From the records below, count the lines containing the word "brown" and give only that number.

MATERIAL FOR THIS EXERCISE
╭──

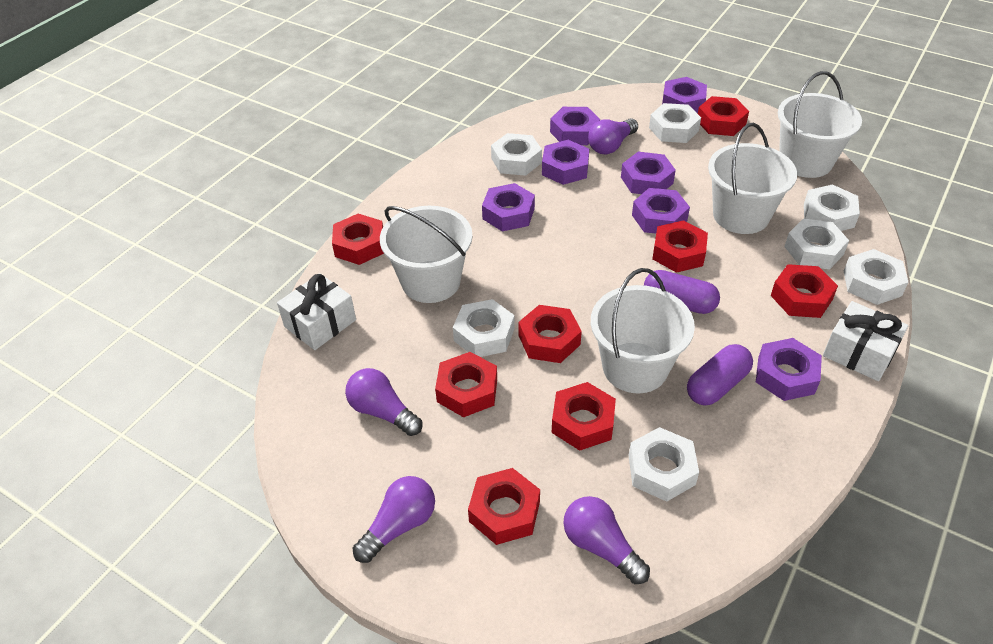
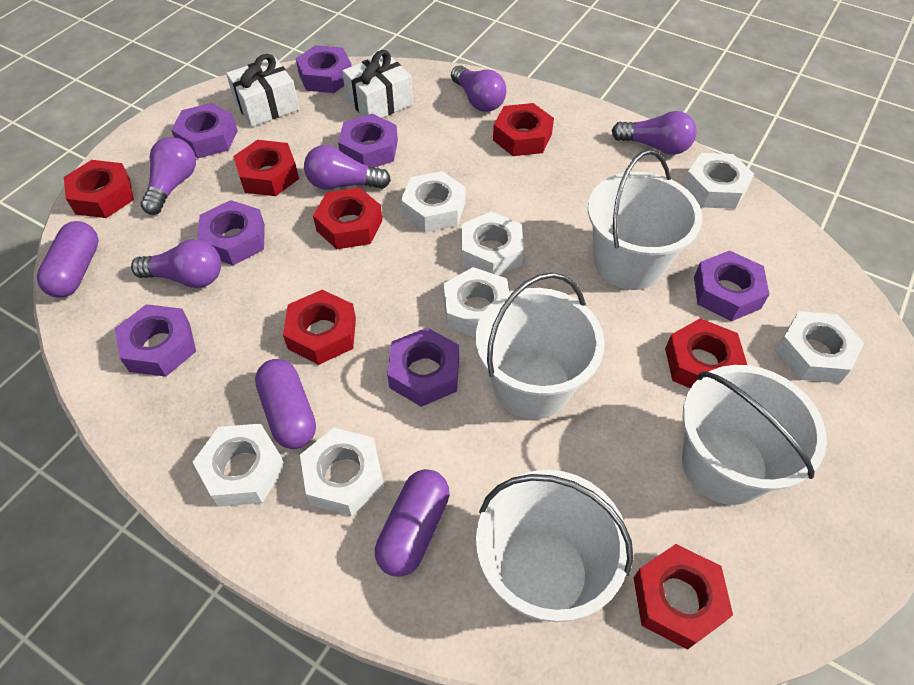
purple capsule: [644,270,720,314] [687,344,753,405] = 2 -> [37,221,98,298] [255,359,316,449] [375,469,450,577] = 3
purple light bulb: [345,368,422,436] [353,476,435,563] [563,496,650,584] [588,118,638,154] = 4 -> [131,239,221,288] [141,137,196,215] [304,145,391,190] [451,65,506,112] [612,111,696,155] = 5
red nut: [332,214,384,265] [435,352,497,417] [468,468,540,545] [519,305,582,363] [552,382,616,451] [652,220,708,273] [698,96,749,136] [771,264,838,318] = 8 -> [64,160,134,218] [233,140,299,196] [283,290,356,365] [313,187,383,249] [493,103,554,156] [633,544,733,650] [665,318,747,388] = 7

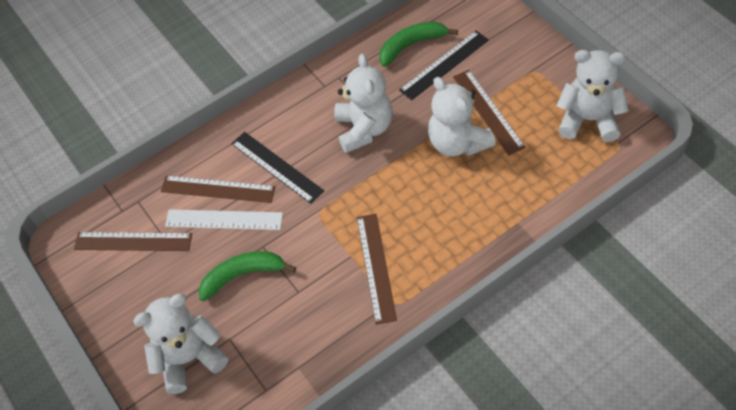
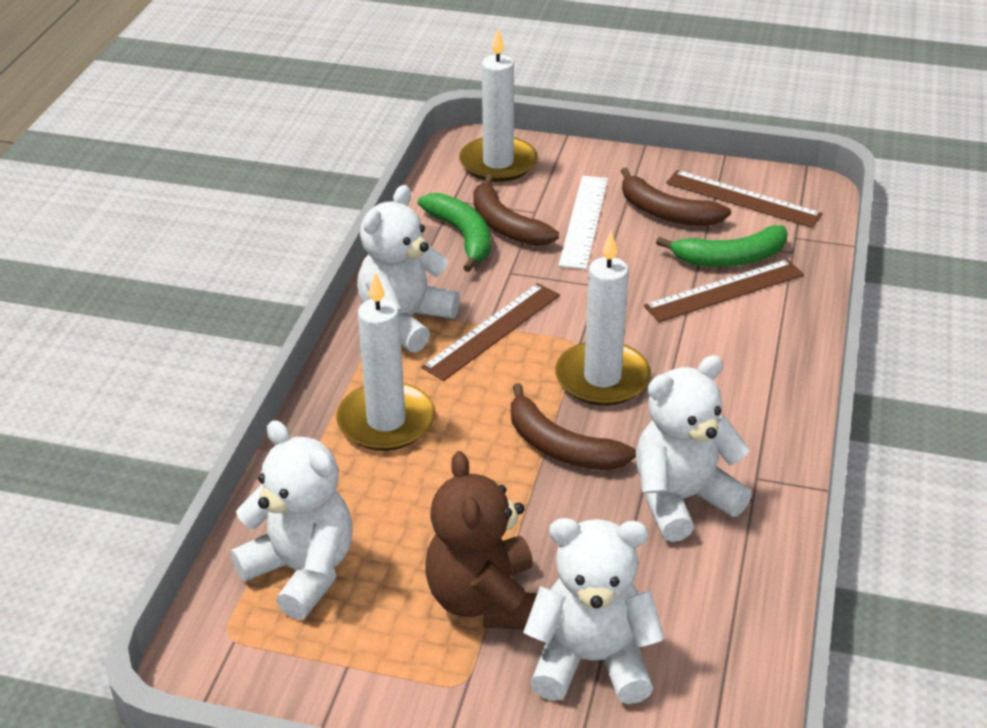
black ruler: [231,132,324,204] [399,31,489,101] = 2 -> none = 0
brown banana: none = 0 -> [473,174,559,246] [511,383,636,470] [621,168,731,226] = 3
brown ruler: [74,232,192,251] [161,175,276,203] [357,214,397,325] [453,70,526,155] = 4 -> [421,283,560,381] [644,259,804,322] [666,170,823,228] = 3
brown teddy bear: none = 0 -> [425,451,537,630] = 1
white candle: none = 0 -> [336,272,435,451] [459,29,538,182] [555,231,651,406] = 3

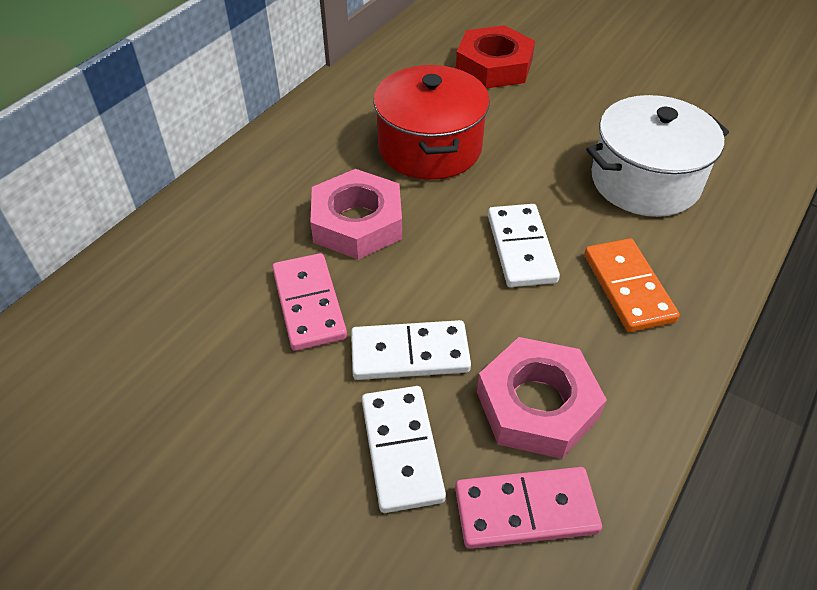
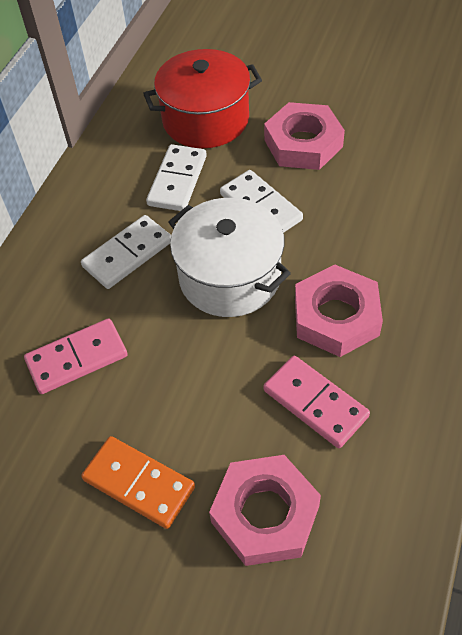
pink nut: [310,169,402,260] [477,337,607,459] = 2 -> [209,455,321,566] [264,102,345,170] [295,265,383,357] = 3
red nut: [456,25,535,89] = 1 -> none = 0

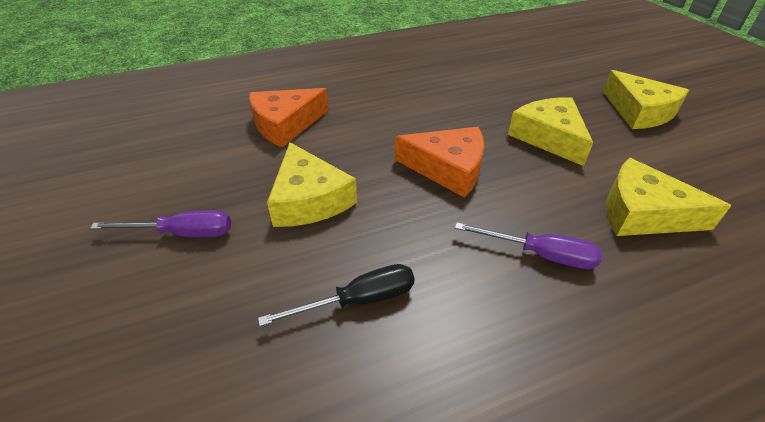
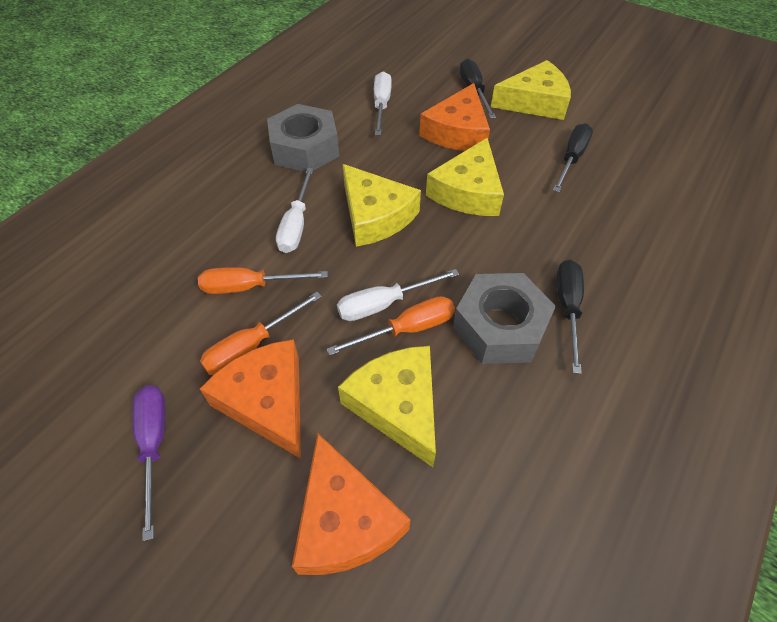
black screwdriver: [258,264,415,326] = 1 -> [460,59,496,119] [553,123,593,192] [557,259,584,374] = 3
grey nut: none = 0 -> [267,104,339,172] [453,273,556,364] = 2
orange cheese: [249,88,329,147] [395,127,485,198] = 2 -> [200,339,301,459] [292,433,411,575] [419,83,490,151] = 3
orange screwdriver: none = 0 -> [198,267,328,294] [200,292,322,375] [327,296,455,356] = 3
purple screwdriver: [90,210,231,237] [455,222,603,269] = 2 -> [132,385,166,541] = 1
white screwdriver: none = 0 -> [276,168,314,253] [337,269,459,321] [374,71,392,135] = 3

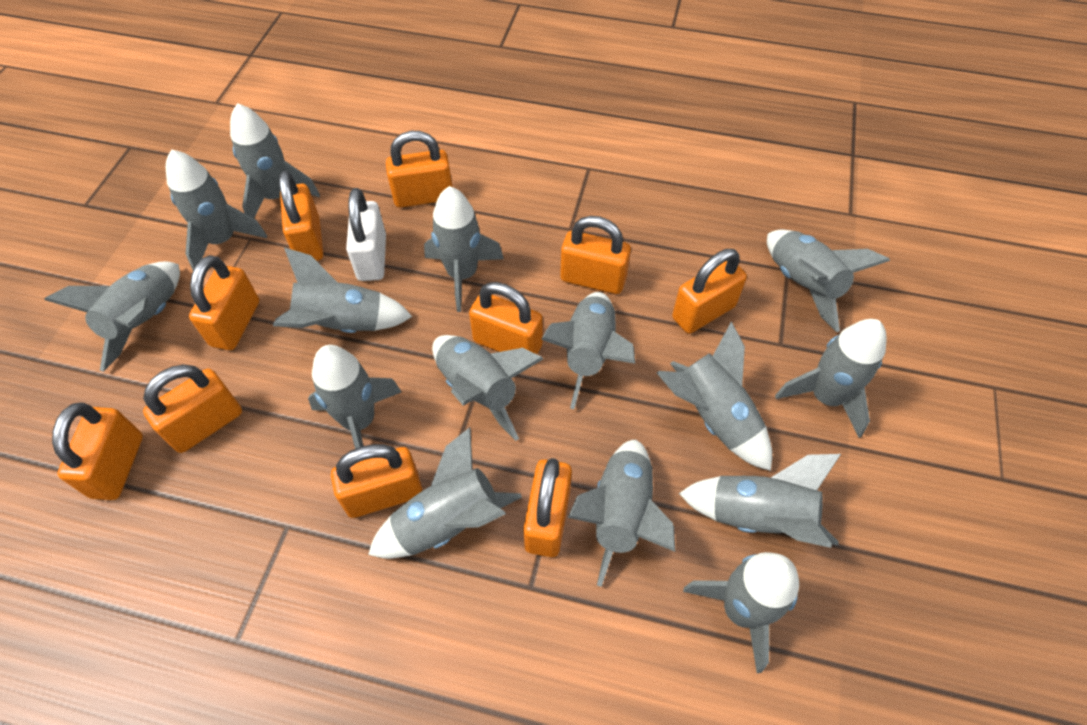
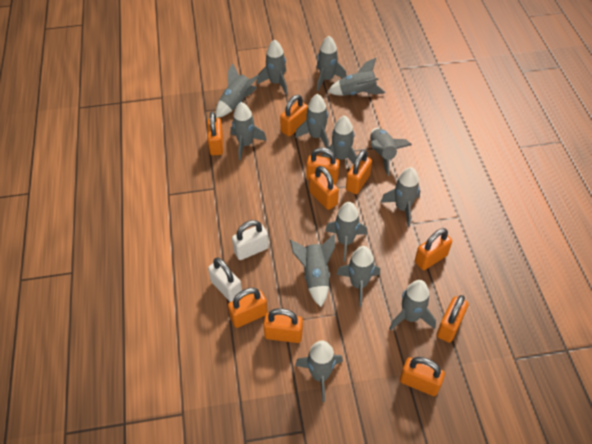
grey rocket: [44,261,180,372] [166,149,267,270] [230,103,320,218] [273,247,412,333] [308,345,401,449] [368,427,522,559] [424,186,504,312] [432,335,544,441] [541,292,635,409] [568,439,675,587] [657,321,772,471] [679,454,841,548] [683,552,799,673] [767,230,890,332] [775,319,887,438] = 15 -> [216,63,259,118] [230,102,267,160] [257,39,288,95] [290,234,335,307] [295,94,329,149] [295,340,343,402] [317,36,347,91] [322,115,357,164] [325,202,367,262] [328,58,385,96] [336,246,380,307] [370,128,412,176] [380,167,420,227] [389,280,436,331] = 14
white padlock: [346,188,386,281] = 1 -> [208,258,242,302] [232,220,269,260] = 2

╰──

EXERCISE SOLUTION
3